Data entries
§
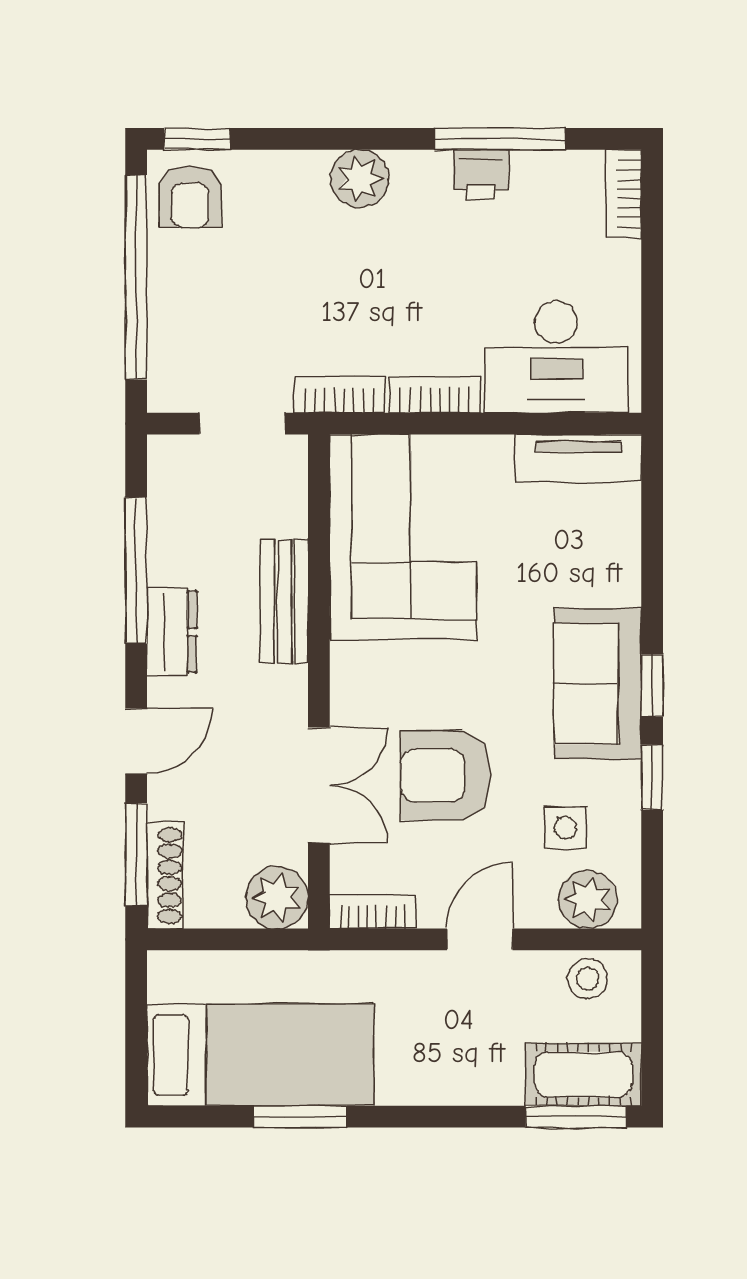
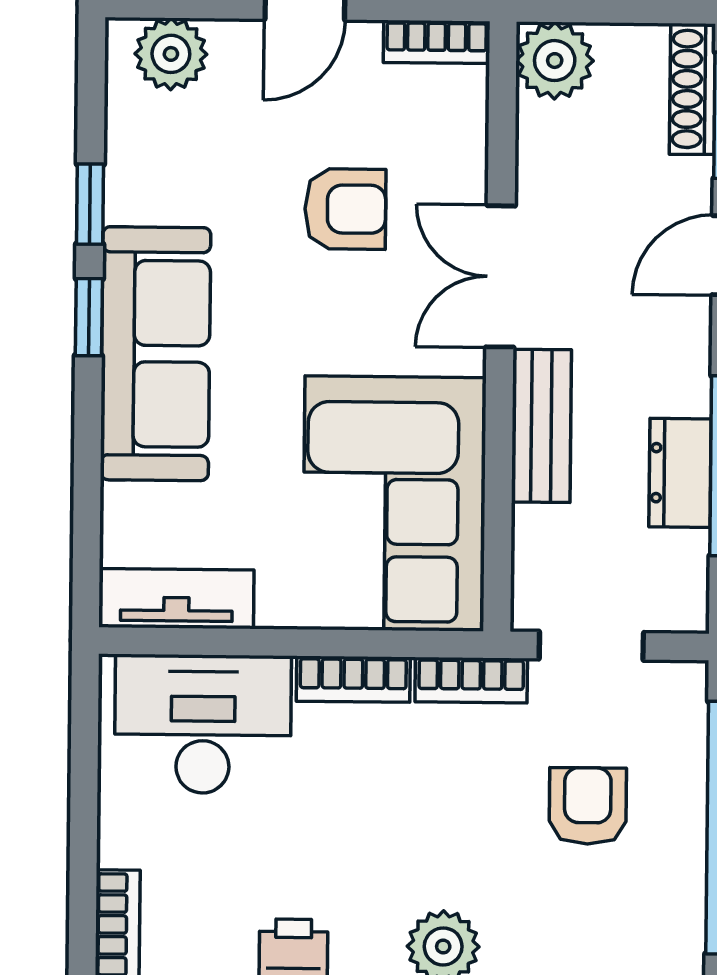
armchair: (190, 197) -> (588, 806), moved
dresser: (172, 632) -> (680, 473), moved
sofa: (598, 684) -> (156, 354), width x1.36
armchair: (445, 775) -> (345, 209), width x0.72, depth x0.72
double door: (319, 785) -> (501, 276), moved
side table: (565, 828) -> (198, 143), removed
§
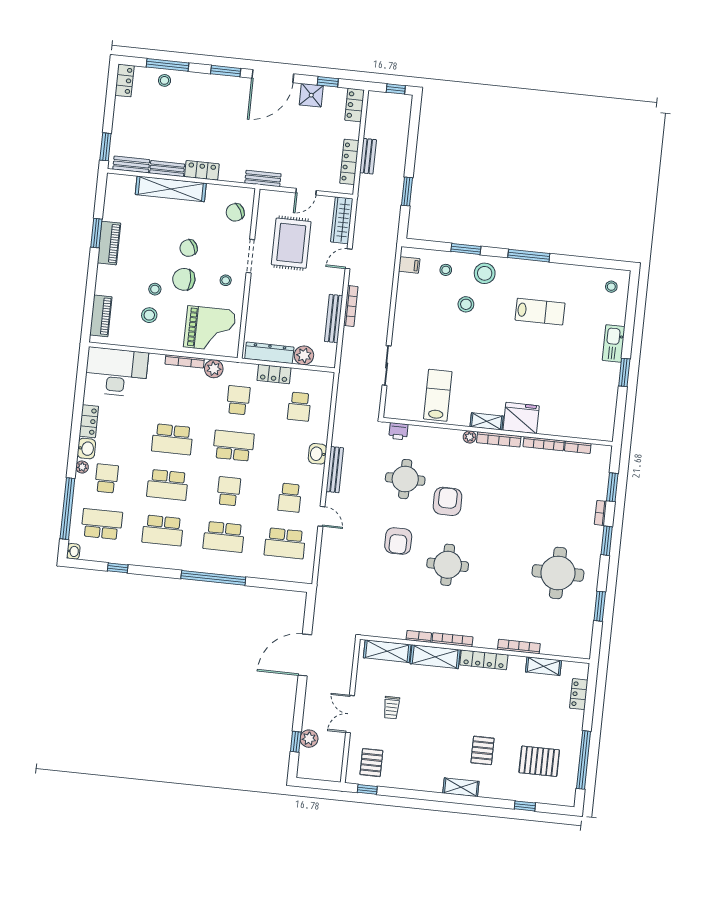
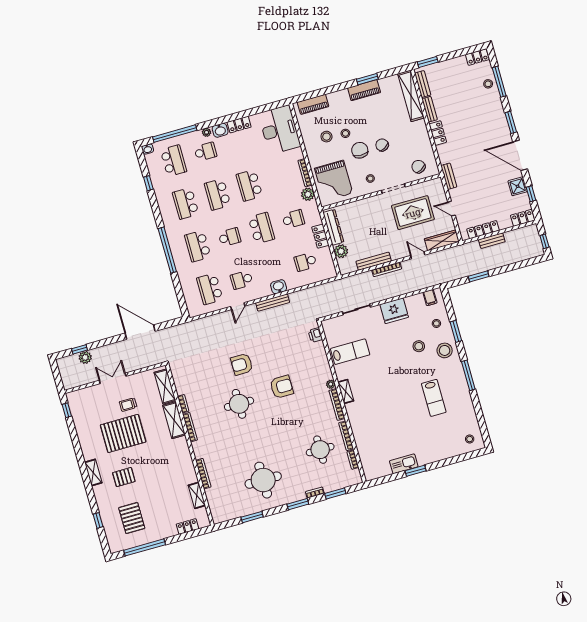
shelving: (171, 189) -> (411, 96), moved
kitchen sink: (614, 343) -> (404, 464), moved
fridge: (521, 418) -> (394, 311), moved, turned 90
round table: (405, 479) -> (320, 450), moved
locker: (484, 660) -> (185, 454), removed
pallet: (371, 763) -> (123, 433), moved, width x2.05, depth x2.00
§
*TASK*:
From the records above, transcribe without alteration every line from the one with "round table: (405, 479) -> (320, 450), moved" to the one with "pallet: (371, 763)", inclusive.

*OUTPUT BELOW*:
round table: (405, 479) -> (320, 450), moved
locker: (484, 660) -> (185, 454), removed
pallet: (371, 763) -> (123, 433), moved, width x2.05, depth x2.00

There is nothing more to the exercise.